What this task involves:
Print, exactly as they appear in the listing below, the lines from the line with "TEMP1 pin GND: GND -> none" to the line with "TEMP1 pin VCC: 5V -> none", with both end lines kept.

....

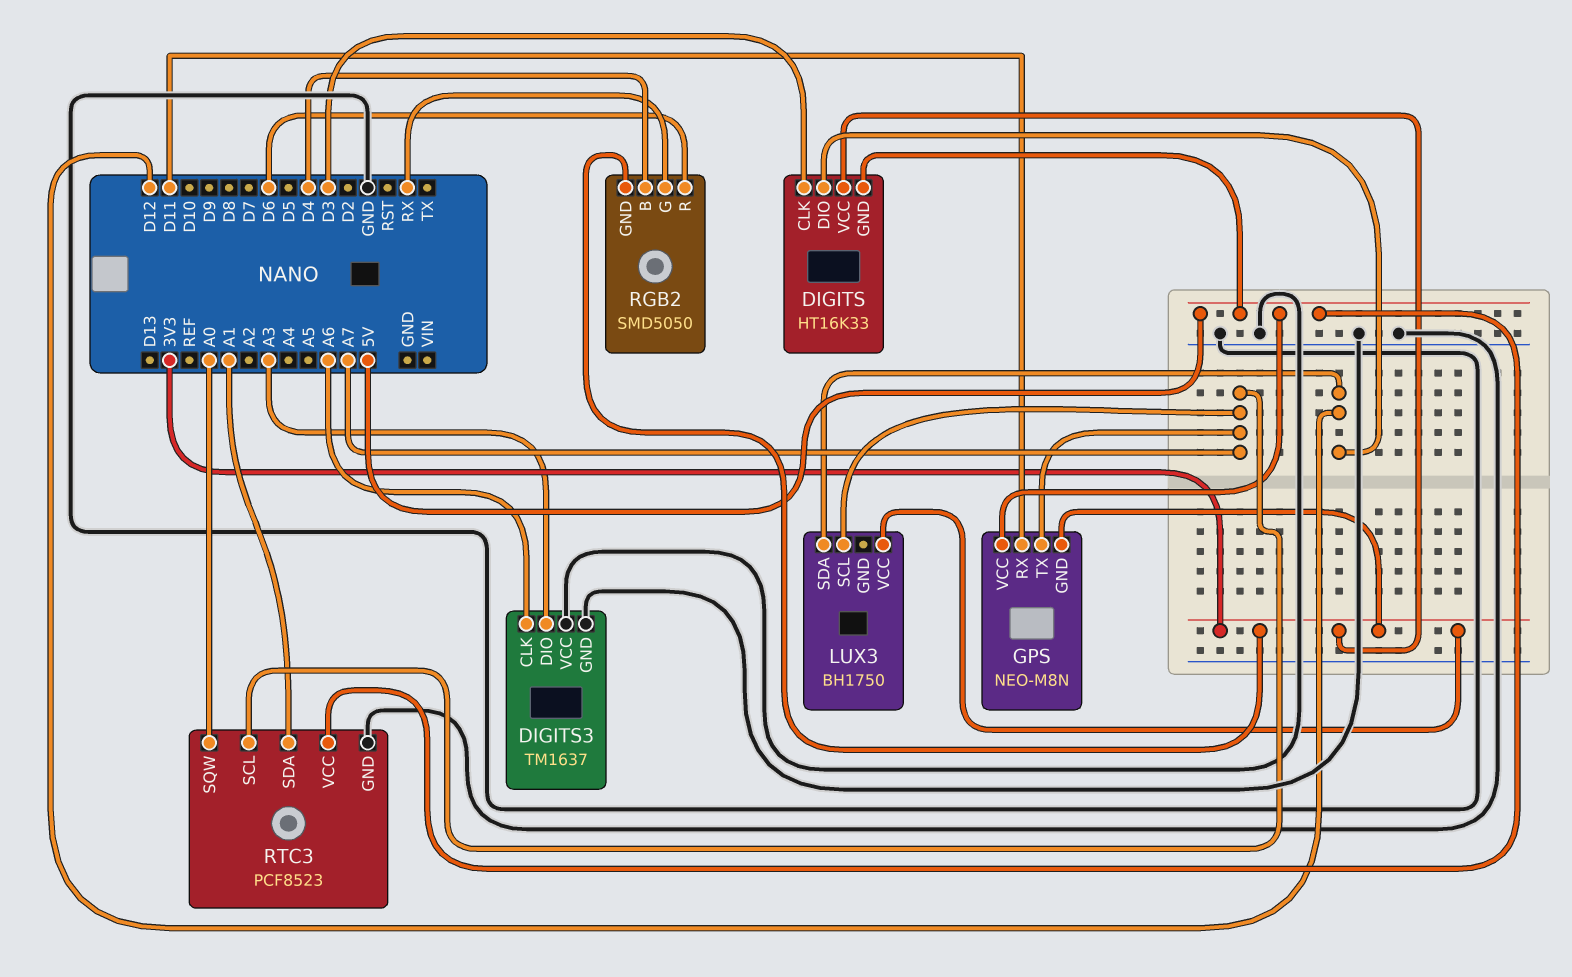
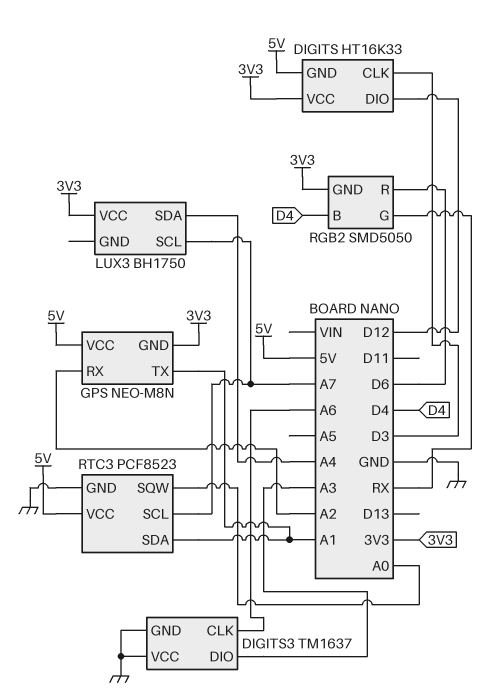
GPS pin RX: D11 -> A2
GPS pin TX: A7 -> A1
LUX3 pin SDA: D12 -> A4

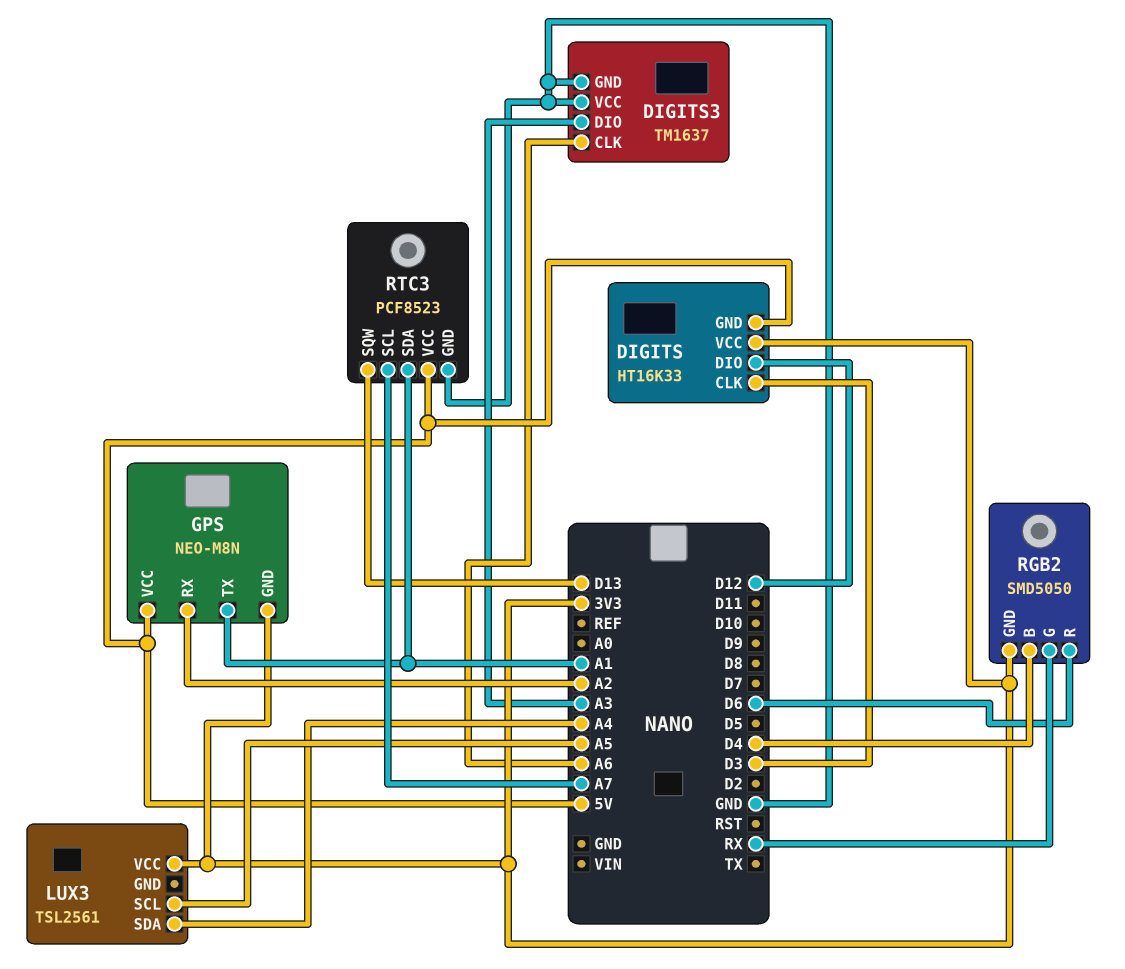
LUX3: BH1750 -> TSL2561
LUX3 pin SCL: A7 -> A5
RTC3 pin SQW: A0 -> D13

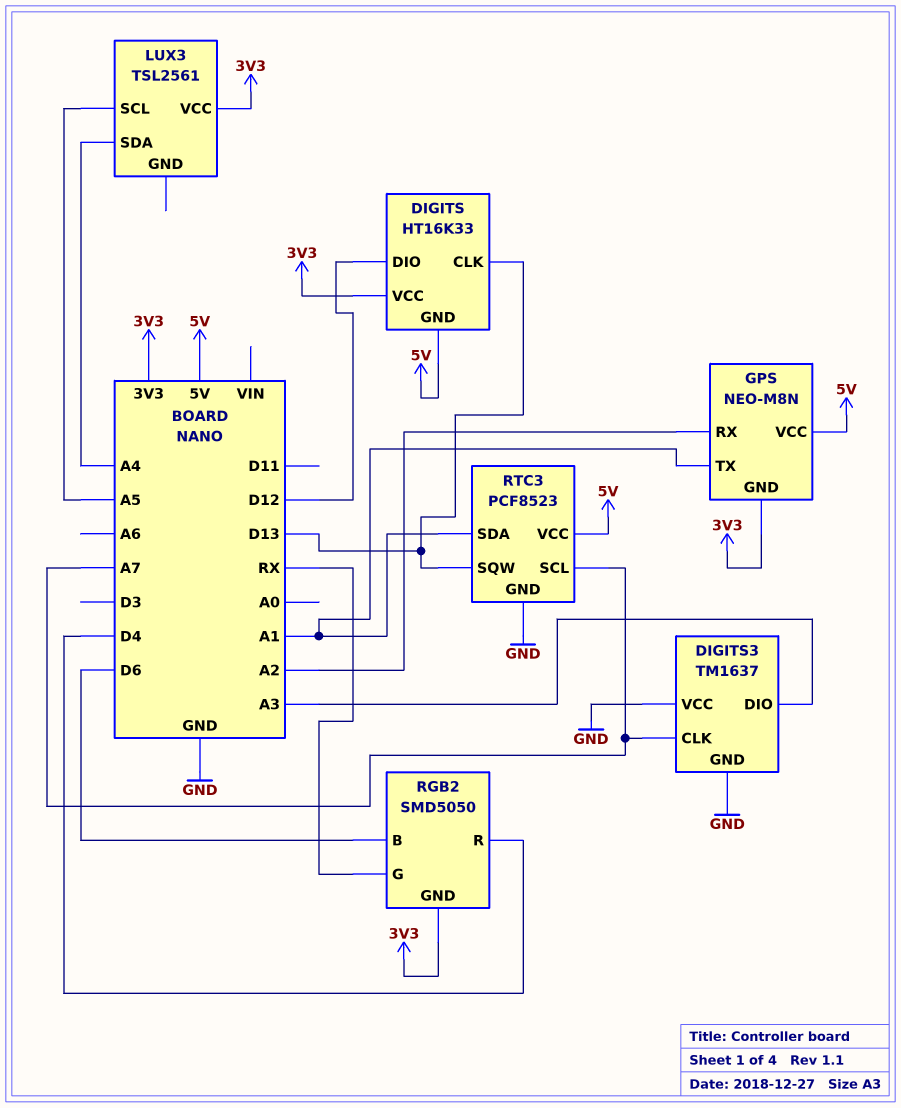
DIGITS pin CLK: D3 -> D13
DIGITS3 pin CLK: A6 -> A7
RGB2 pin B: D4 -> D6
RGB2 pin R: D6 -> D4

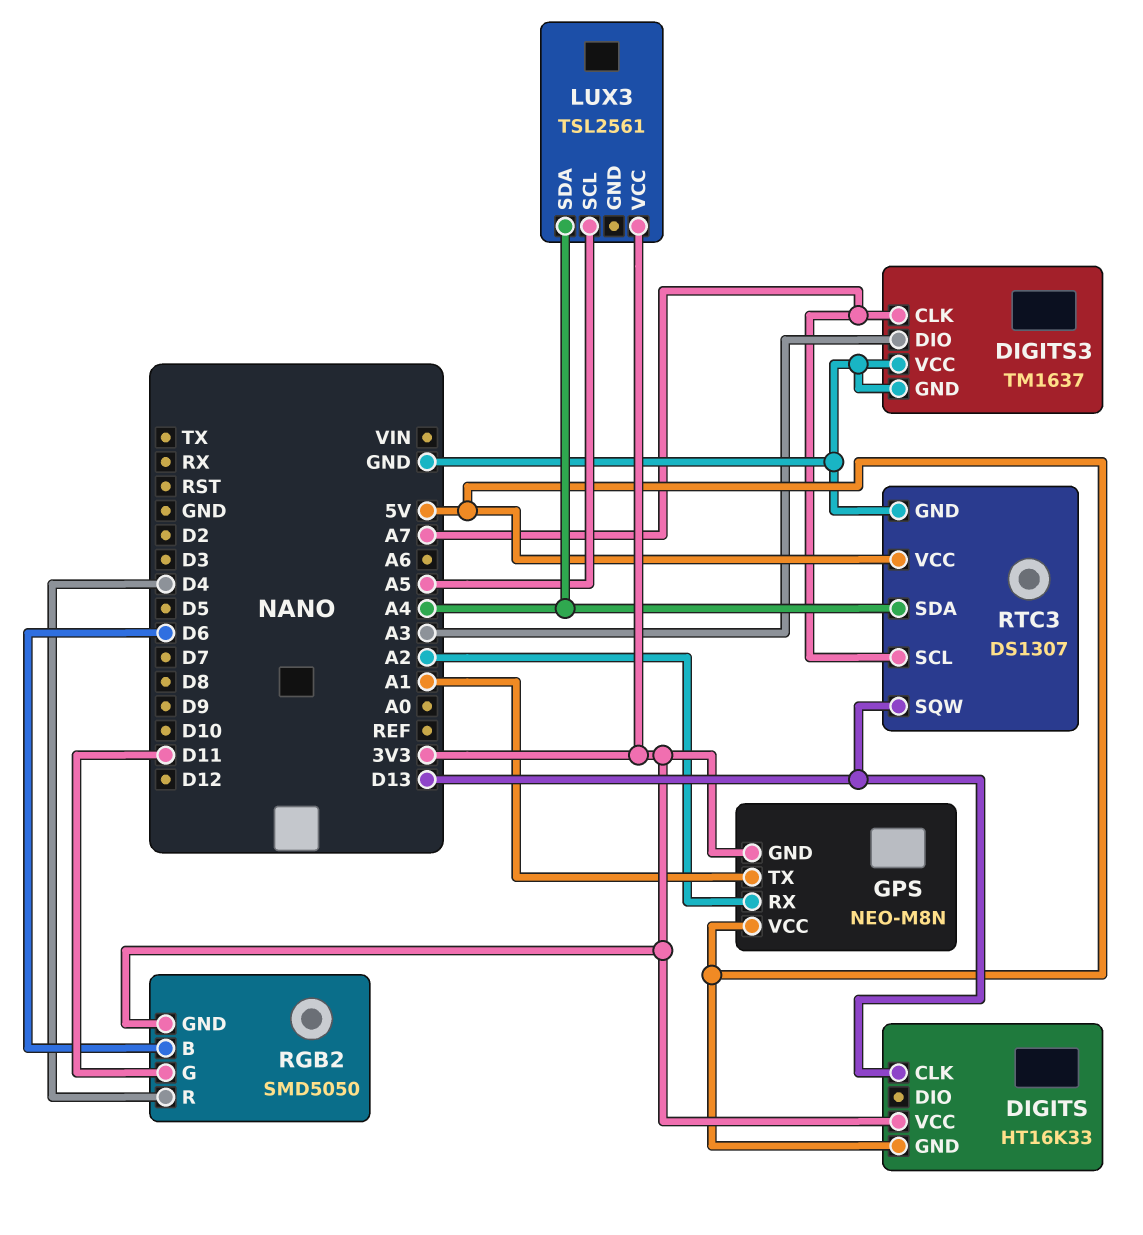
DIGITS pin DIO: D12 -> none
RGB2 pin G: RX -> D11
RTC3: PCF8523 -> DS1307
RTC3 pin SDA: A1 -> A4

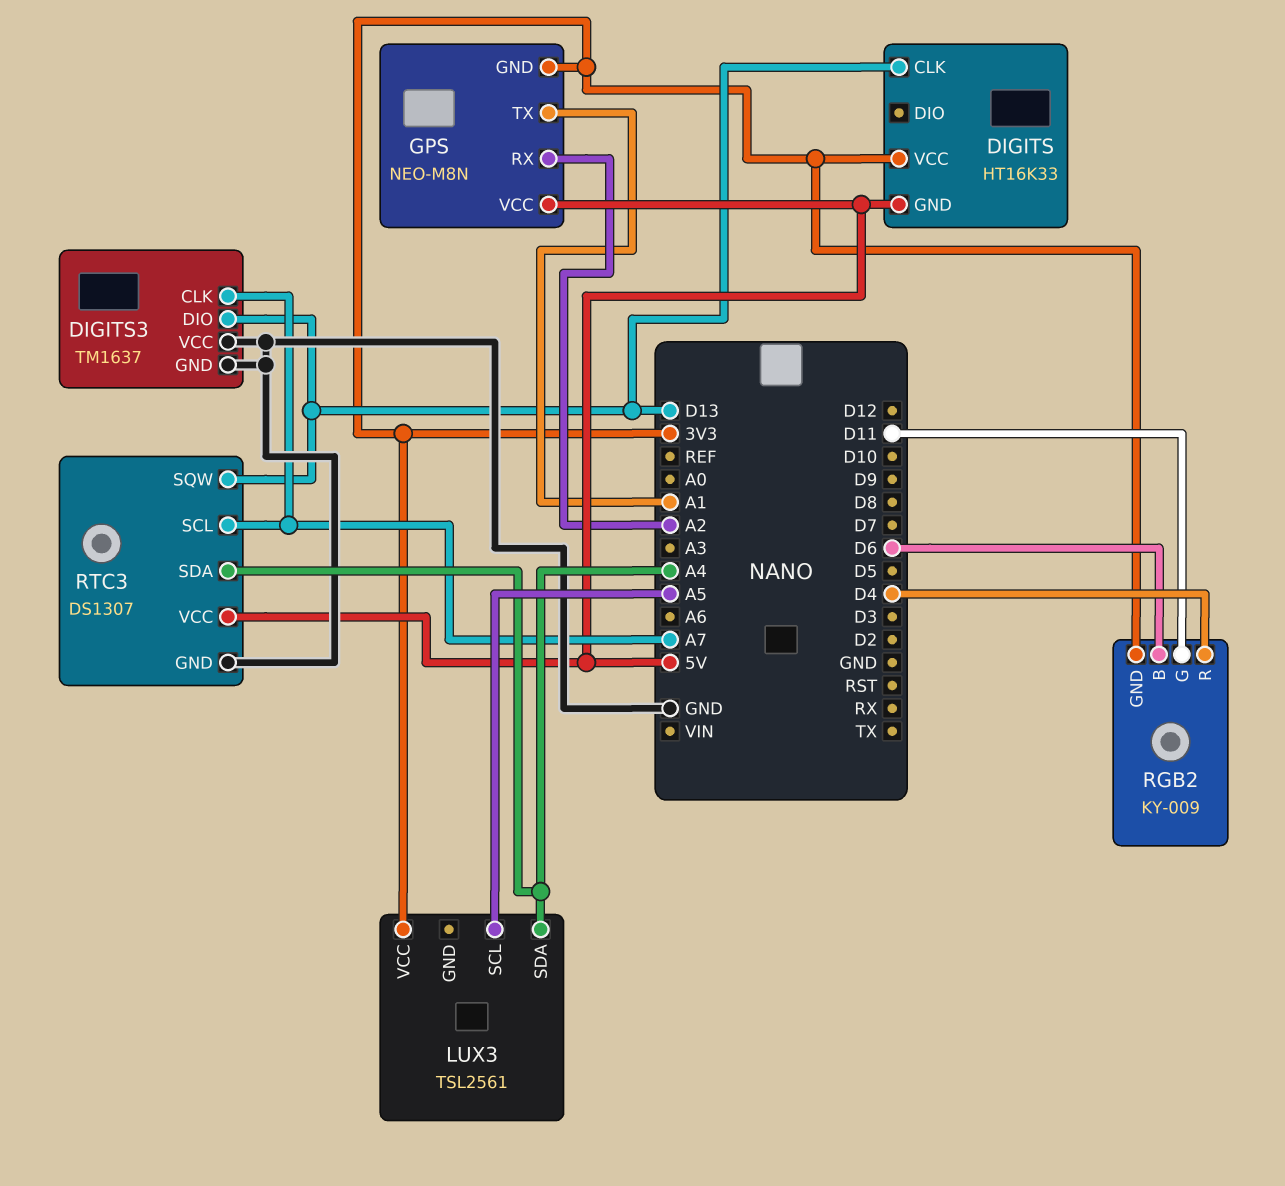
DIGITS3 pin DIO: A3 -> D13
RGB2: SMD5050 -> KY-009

....

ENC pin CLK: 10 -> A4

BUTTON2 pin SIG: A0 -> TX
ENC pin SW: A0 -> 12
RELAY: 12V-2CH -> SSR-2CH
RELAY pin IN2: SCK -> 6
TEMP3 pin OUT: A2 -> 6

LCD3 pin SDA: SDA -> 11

....

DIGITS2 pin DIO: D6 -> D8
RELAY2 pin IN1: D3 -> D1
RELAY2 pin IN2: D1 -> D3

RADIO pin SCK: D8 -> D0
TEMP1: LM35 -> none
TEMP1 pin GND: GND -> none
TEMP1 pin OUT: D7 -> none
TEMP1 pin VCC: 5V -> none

....

Response below:
TEMP1 pin GND: GND -> none
TEMP1 pin OUT: D7 -> none
TEMP1 pin VCC: 5V -> none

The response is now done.